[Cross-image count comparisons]
______

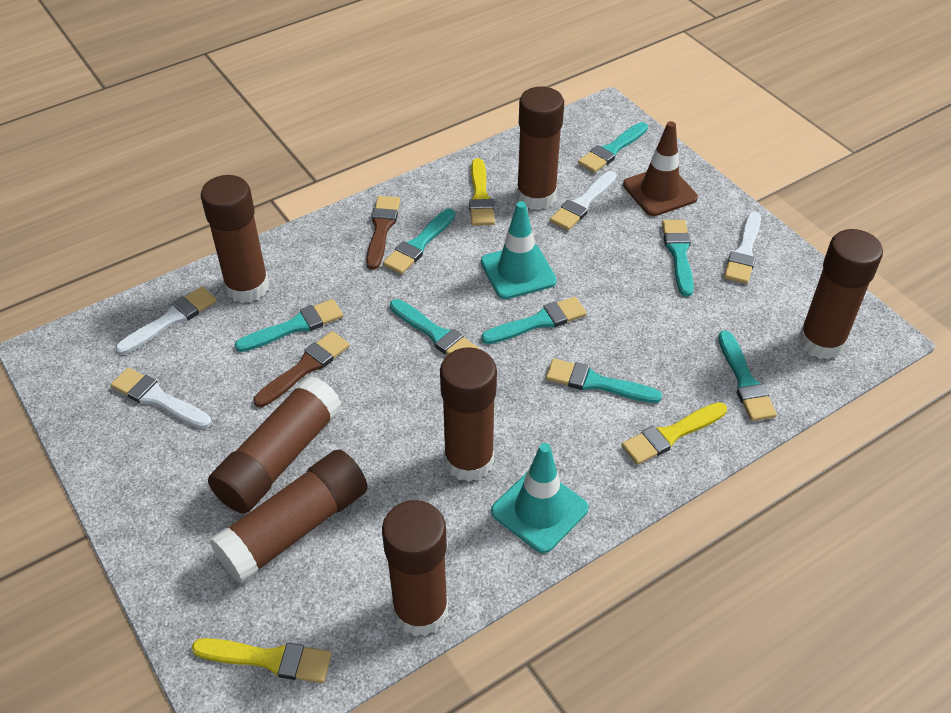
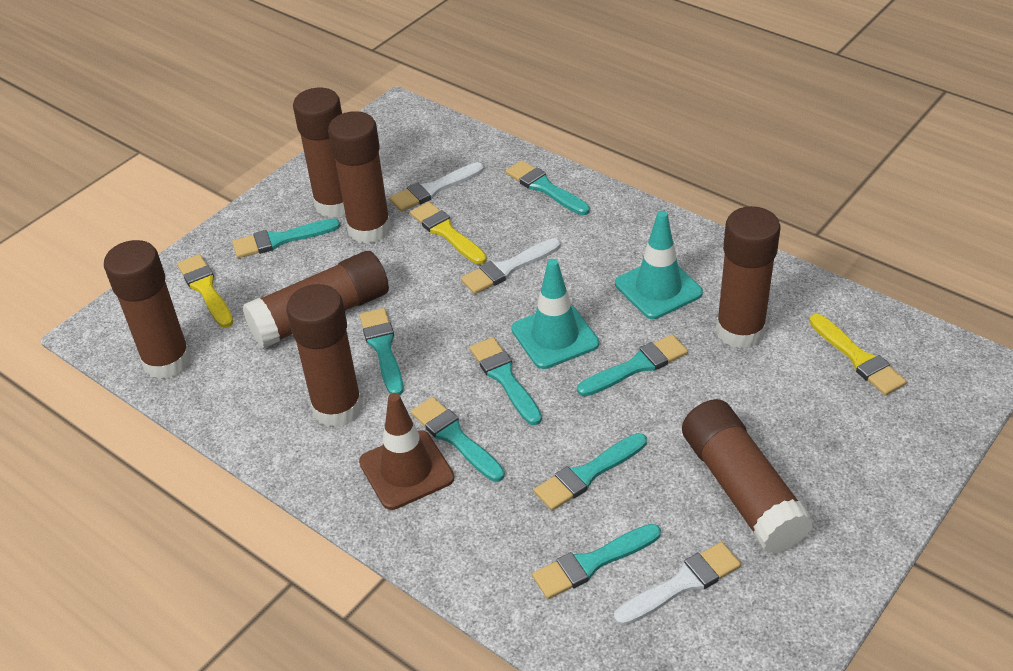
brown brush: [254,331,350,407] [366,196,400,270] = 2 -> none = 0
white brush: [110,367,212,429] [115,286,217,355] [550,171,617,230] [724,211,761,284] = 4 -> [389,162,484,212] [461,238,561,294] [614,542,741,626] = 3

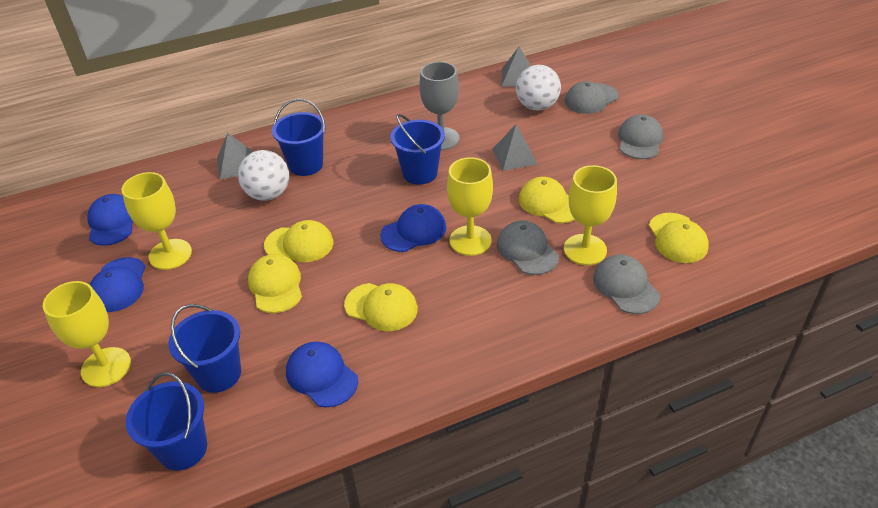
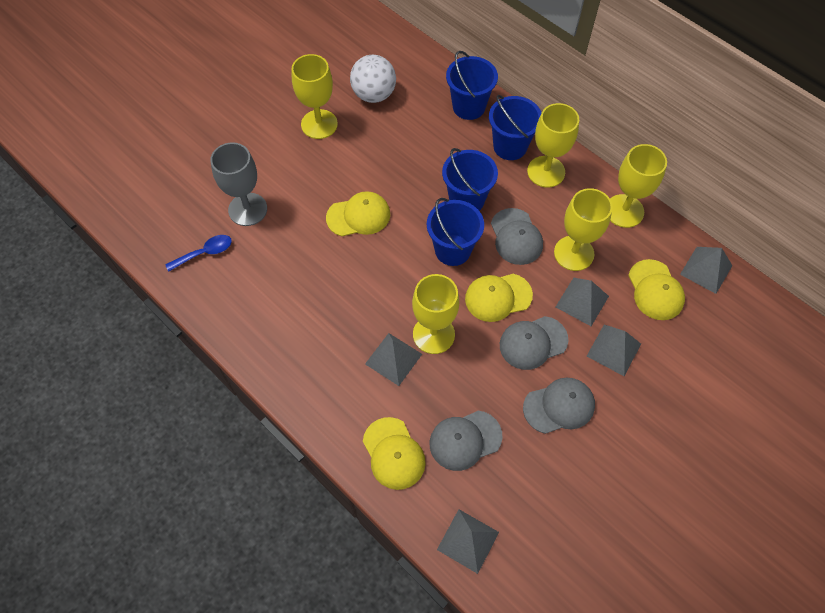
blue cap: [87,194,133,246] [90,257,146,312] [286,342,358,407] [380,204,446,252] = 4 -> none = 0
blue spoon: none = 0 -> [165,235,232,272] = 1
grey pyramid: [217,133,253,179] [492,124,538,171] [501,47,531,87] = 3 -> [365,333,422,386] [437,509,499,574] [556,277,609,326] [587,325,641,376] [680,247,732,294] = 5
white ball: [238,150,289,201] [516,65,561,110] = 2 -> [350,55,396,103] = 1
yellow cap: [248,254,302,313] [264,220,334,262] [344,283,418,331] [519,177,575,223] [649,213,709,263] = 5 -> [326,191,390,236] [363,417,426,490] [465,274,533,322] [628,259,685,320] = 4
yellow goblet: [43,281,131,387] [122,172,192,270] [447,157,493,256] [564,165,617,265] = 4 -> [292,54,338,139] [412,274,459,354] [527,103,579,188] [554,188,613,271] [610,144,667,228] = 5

______

• _What this task involves_
Could the data be reproduced exactly, with the pictures omitted?

• _Written response_
brown brush: [254,331,350,407] [366,196,400,270] = 2 -> none = 0
white brush: [110,367,212,429] [115,286,217,355] [550,171,617,230] [724,211,761,284] = 4 -> [389,162,484,212] [461,238,561,294] [614,542,741,626] = 3

blue cap: [87,194,133,246] [90,257,146,312] [286,342,358,407] [380,204,446,252] = 4 -> none = 0
blue spoon: none = 0 -> [165,235,232,272] = 1
grey pyramid: [217,133,253,179] [492,124,538,171] [501,47,531,87] = 3 -> [365,333,422,386] [437,509,499,574] [556,277,609,326] [587,325,641,376] [680,247,732,294] = 5
white ball: [238,150,289,201] [516,65,561,110] = 2 -> [350,55,396,103] = 1
yellow cap: [248,254,302,313] [264,220,334,262] [344,283,418,331] [519,177,575,223] [649,213,709,263] = 5 -> [326,191,390,236] [363,417,426,490] [465,274,533,322] [628,259,685,320] = 4
yellow goblet: [43,281,131,387] [122,172,192,270] [447,157,493,256] [564,165,617,265] = 4 -> [292,54,338,139] [412,274,459,354] [527,103,579,188] [554,188,613,271] [610,144,667,228] = 5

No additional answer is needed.